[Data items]
..........

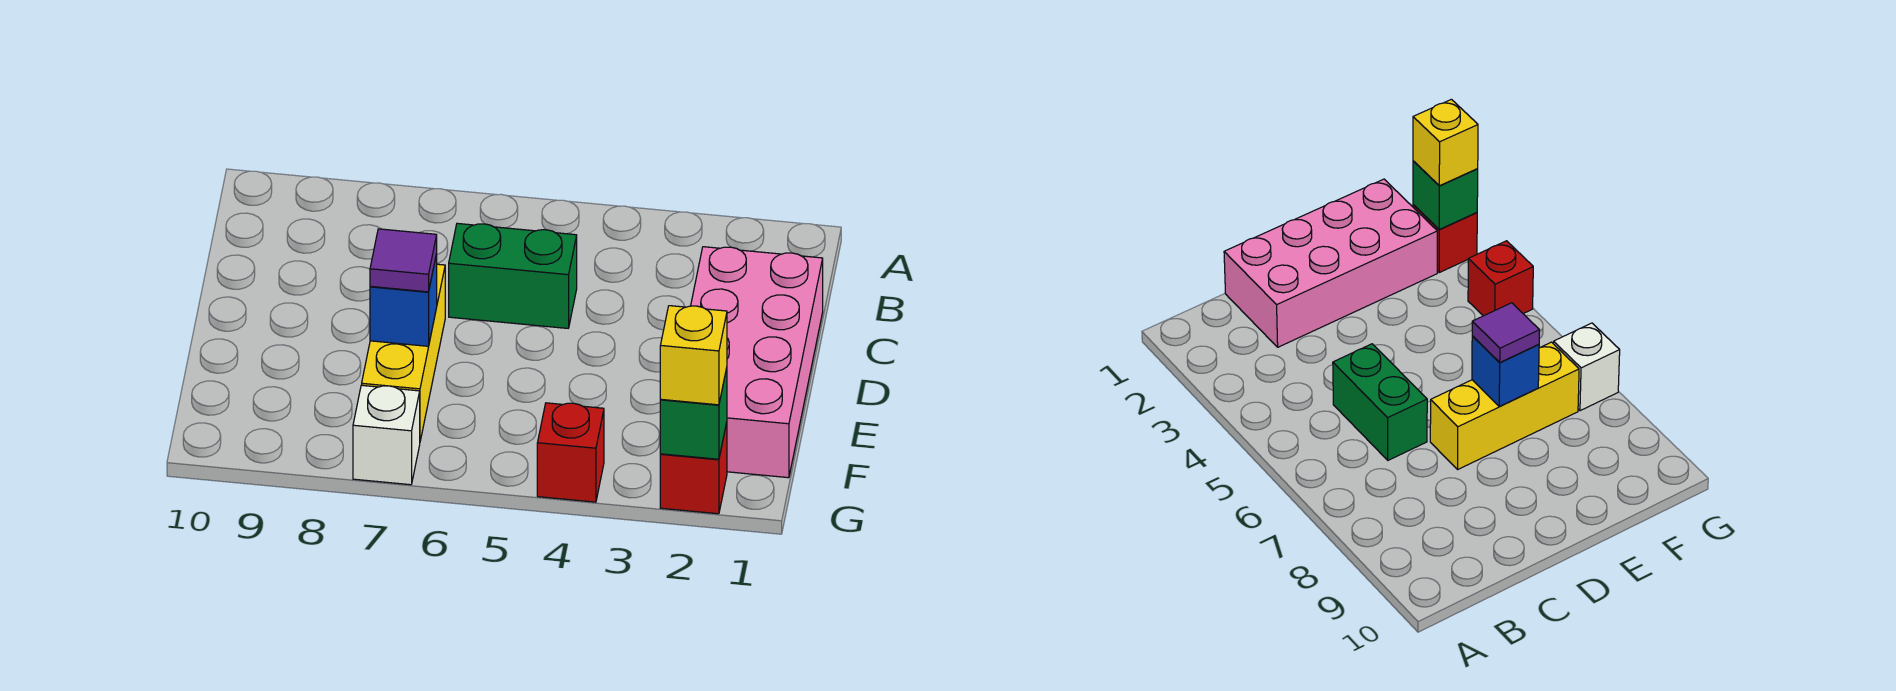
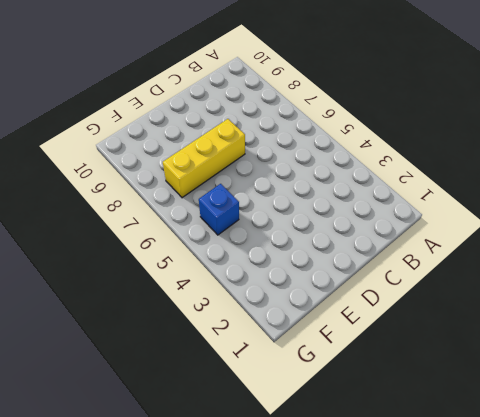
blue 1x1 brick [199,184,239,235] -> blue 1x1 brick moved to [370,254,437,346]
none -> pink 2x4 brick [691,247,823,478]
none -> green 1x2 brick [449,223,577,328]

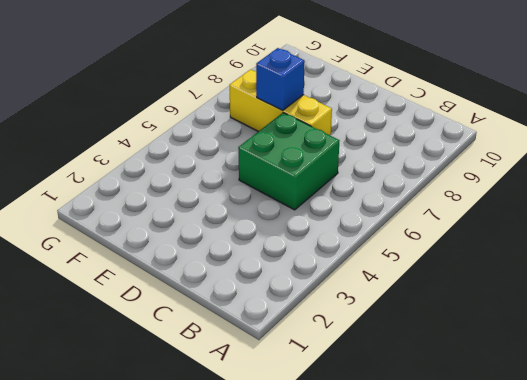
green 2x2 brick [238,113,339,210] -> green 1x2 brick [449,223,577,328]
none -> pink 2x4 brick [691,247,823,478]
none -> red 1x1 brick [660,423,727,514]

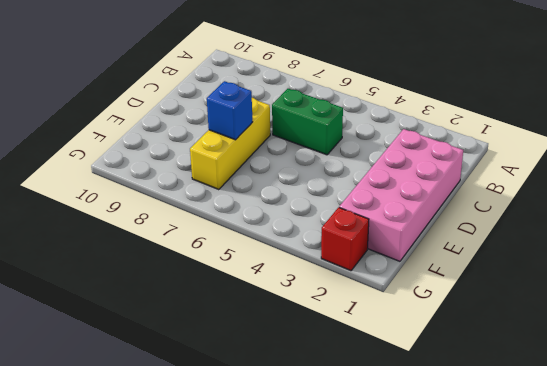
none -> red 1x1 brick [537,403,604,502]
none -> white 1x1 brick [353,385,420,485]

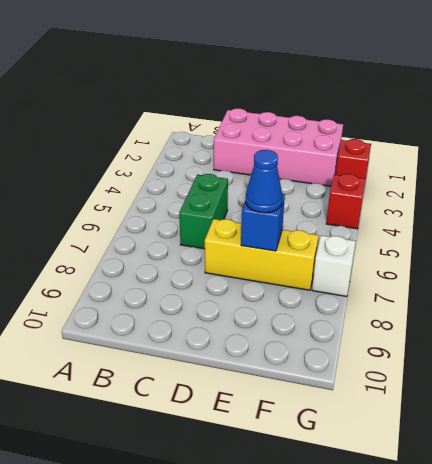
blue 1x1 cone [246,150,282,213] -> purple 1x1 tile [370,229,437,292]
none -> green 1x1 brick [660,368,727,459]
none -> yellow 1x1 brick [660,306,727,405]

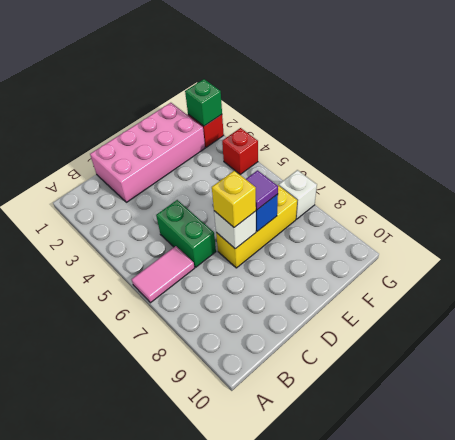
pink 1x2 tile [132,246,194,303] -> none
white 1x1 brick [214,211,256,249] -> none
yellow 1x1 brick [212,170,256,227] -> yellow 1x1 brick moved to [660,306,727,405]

..........

PROBLEM DETAILS
The expected answer is a copy of each line above containing "moved".

OUTPUT FOR THIS TASK
blue 1x1 brick [199,184,239,235] -> blue 1x1 brick moved to [370,254,437,346]
yellow 1x1 brick [212,170,256,227] -> yellow 1x1 brick moved to [660,306,727,405]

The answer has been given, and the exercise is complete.